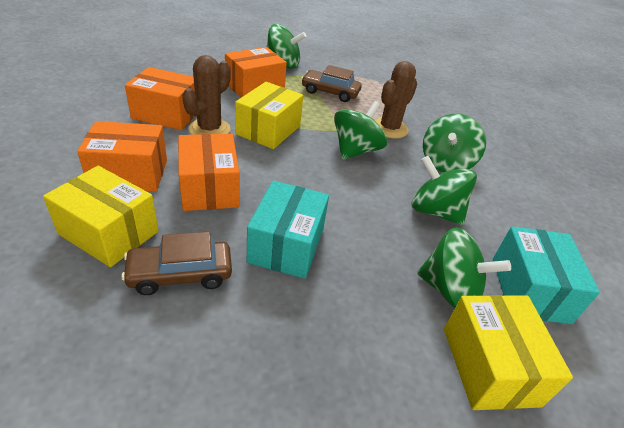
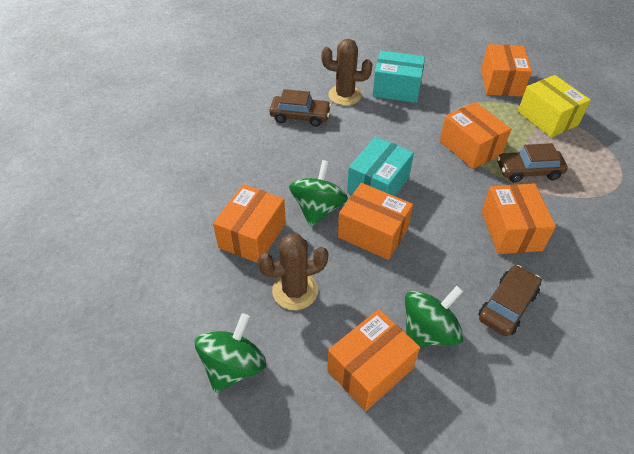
brown car: 2 -> 3
green spinning top: 5 -> 3
orange box: 4 -> 6
yellow box: 3 -> 1

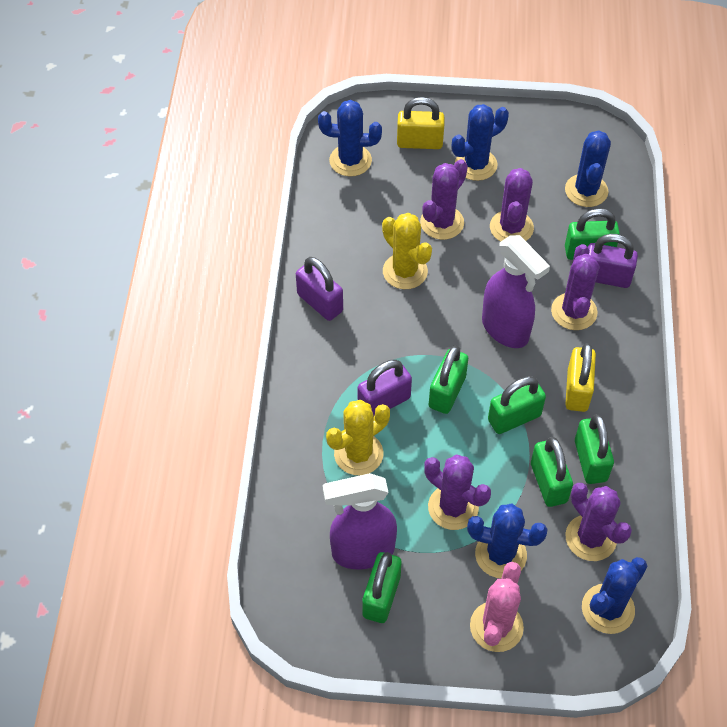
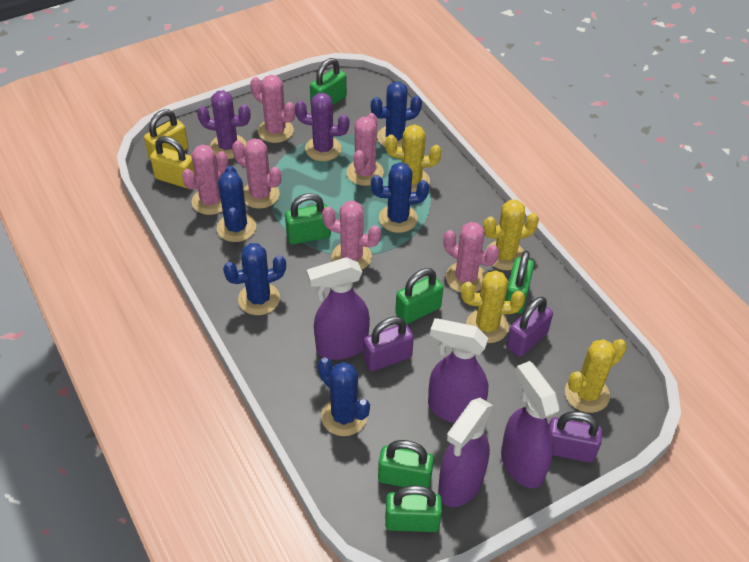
pink cactus: 1 -> 6
purple cactus: 5 -> 2
purple spray bottle: 2 -> 4
yellow cactus: 2 -> 4

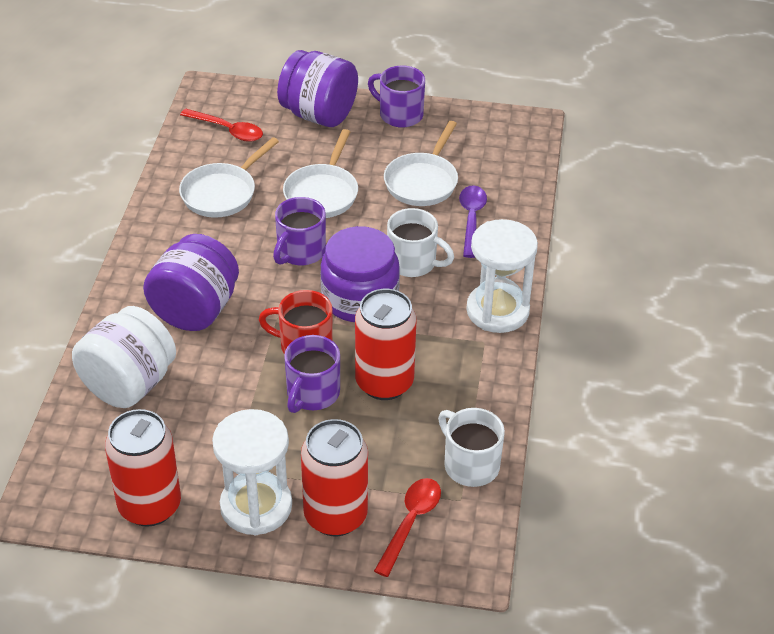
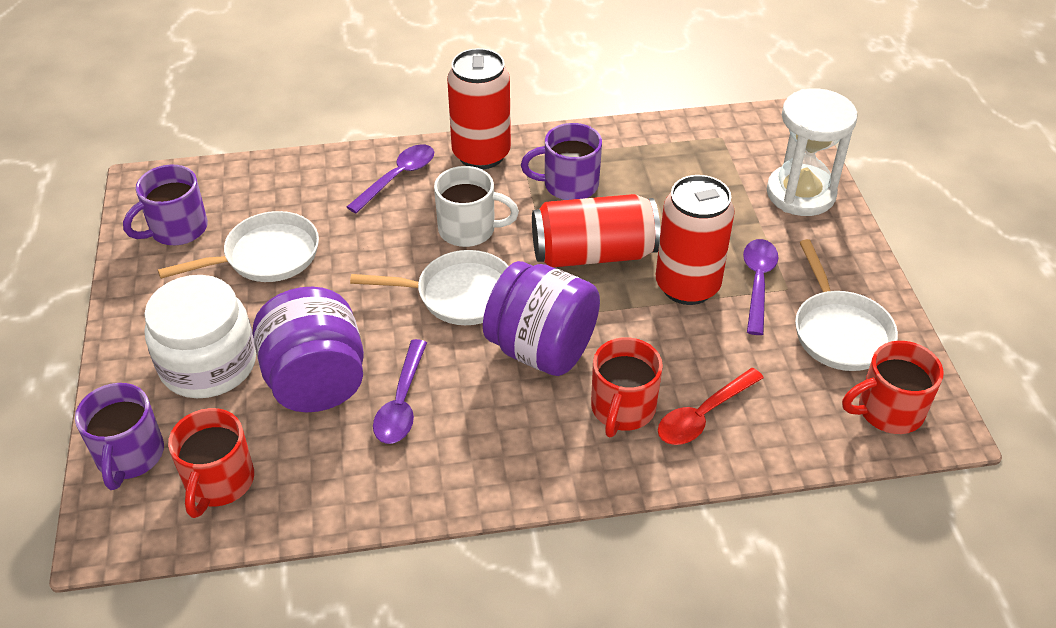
purple jar: 3 -> 2
purple spoon: 1 -> 3
red mug: 1 -> 3
red spoon: 2 -> 1
white hourglass: 2 -> 1
white mug: 2 -> 1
---+---
PROMPT
Each line that holds the word "purple" should be extracted from the records.

TASK SOLUTION
purple cactus: 5 -> 2
purple spray bottle: 2 -> 4
purple jar: 3 -> 2
purple spoon: 1 -> 3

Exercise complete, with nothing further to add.